= Data excerpts =
begin
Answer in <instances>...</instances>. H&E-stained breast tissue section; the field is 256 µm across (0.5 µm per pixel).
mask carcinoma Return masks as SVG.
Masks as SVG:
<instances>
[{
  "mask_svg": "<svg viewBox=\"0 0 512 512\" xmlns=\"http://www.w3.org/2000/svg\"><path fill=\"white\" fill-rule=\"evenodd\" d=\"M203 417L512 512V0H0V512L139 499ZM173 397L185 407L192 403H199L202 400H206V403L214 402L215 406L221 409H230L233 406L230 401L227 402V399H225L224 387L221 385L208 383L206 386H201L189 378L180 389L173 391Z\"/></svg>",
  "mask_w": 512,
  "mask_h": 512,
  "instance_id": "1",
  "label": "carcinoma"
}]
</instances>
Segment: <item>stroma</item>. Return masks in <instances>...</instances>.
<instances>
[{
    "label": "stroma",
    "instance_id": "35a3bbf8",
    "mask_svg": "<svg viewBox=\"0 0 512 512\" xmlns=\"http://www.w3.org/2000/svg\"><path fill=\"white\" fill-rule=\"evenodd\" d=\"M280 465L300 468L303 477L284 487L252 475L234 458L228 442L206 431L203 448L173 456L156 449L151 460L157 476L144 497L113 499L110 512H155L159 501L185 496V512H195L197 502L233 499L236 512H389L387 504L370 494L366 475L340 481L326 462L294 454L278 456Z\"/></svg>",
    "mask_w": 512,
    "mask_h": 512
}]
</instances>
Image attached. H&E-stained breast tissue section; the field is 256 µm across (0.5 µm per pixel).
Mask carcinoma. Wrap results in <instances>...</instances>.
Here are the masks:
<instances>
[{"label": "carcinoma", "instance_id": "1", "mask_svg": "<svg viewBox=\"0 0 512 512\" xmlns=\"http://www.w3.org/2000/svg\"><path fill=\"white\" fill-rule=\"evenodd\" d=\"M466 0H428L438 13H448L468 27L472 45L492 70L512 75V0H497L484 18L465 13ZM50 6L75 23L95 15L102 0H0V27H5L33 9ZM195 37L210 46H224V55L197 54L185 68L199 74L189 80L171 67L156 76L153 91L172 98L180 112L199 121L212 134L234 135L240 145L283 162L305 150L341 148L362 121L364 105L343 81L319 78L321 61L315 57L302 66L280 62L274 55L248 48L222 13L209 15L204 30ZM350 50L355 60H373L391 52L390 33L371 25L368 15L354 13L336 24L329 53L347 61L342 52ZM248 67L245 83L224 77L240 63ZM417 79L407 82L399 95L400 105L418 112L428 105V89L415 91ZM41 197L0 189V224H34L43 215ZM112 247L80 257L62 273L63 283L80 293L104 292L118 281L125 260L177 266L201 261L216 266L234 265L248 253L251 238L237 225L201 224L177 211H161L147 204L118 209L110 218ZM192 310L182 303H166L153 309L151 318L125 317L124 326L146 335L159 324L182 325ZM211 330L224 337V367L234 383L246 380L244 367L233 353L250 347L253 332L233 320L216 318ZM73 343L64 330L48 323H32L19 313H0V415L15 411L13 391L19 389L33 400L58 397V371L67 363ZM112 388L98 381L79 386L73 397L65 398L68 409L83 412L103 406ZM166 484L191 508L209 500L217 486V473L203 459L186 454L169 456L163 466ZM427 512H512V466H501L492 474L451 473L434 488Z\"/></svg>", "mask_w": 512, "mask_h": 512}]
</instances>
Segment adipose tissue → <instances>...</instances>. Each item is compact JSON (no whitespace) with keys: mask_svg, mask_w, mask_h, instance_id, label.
end
= The request =
What do the records say? Quote them all exactly.

= Exercise response =
Answer in <instances>...</instances>. H&E-stained breast tissue section; the field is 256 µm across (0.5 µm per pixel).
mask carcinoma Return masks as SVG.
Masks as SVG:
<instances>
[{
  "mask_svg": "<svg viewBox=\"0 0 512 512\" xmlns=\"http://www.w3.org/2000/svg\"><path fill=\"white\" fill-rule=\"evenodd\" d=\"M203 417L512 512V0H0V512L139 499ZM173 397L185 407L192 403H199L202 400H206V403L214 402L215 406L221 409H230L233 406L230 401L227 402V399H225L224 387L221 385L208 383L206 386H201L189 378L180 389L173 391Z\"/></svg>",
  "mask_w": 512,
  "mask_h": 512,
  "instance_id": "1",
  "label": "carcinoma"
}]
</instances>
Segment: <item>stroma</item>. Return masks in <instances>...</instances>.
<instances>
[{
    "label": "stroma",
    "instance_id": "35a3bbf8",
    "mask_svg": "<svg viewBox=\"0 0 512 512\" xmlns=\"http://www.w3.org/2000/svg\"><path fill=\"white\" fill-rule=\"evenodd\" d=\"M280 465L300 468L303 477L284 487L252 475L234 458L228 442L206 431L203 448L173 456L156 449L151 460L157 476L144 497L113 499L110 512H155L159 501L185 496V512H195L197 502L233 499L236 512H389L387 504L370 494L366 475L340 481L326 462L294 454L278 456Z\"/></svg>",
    "mask_w": 512,
    "mask_h": 512
}]
</instances>
Image attached. H&E-stained breast tissue section; the field is 256 µm across (0.5 µm per pixel).
Mask carcinoma. Wrap results in <instances>...</instances>.
Here are the masks:
<instances>
[{"label": "carcinoma", "instance_id": "1", "mask_svg": "<svg viewBox=\"0 0 512 512\" xmlns=\"http://www.w3.org/2000/svg\"><path fill=\"white\" fill-rule=\"evenodd\" d=\"M466 0H428L438 13H448L468 27L472 45L492 70L512 75V0H497L484 18L465 13ZM50 6L75 23L95 15L102 0H0V27H5L33 9ZM195 37L210 46H224V55L197 54L185 68L199 74L189 80L171 67L156 76L153 91L172 98L180 112L199 121L212 134L234 135L240 145L283 162L305 150L341 148L362 121L364 105L343 81L319 78L321 61L315 57L302 66L280 62L274 55L248 48L222 13L209 15L204 30ZM350 50L355 60H373L391 52L390 33L371 25L368 15L354 13L336 24L329 53L347 61L342 52ZM248 67L245 83L224 77L240 63ZM417 79L407 82L399 95L400 105L418 112L428 105V89L415 91ZM41 197L0 189V224H34L43 215ZM112 247L80 257L62 273L63 283L80 293L104 292L118 281L125 260L177 266L201 261L216 266L234 265L248 253L251 238L237 225L201 224L177 211H161L147 204L118 209L110 218ZM192 310L182 303H166L153 309L151 318L125 317L124 326L146 335L159 324L182 325ZM211 330L224 337V367L234 383L246 380L244 367L233 353L250 347L253 332L233 320L216 318ZM73 343L64 330L48 323H32L19 313H0V415L15 411L13 391L19 389L33 400L58 397V371L67 363ZM112 388L98 381L79 386L73 397L65 398L68 409L83 412L103 406ZM166 484L191 508L209 500L217 486V473L203 459L186 454L169 456L163 466ZM427 512H512V466H501L492 474L451 473L434 488Z\"/></svg>", "mask_w": 512, "mask_h": 512}]
</instances>
Segment adipose tissue → <instances>...</instances>. Each item is compact JSON (no whitespace) with keys: mask_svg, mask_w, mask_h, instance_id, label.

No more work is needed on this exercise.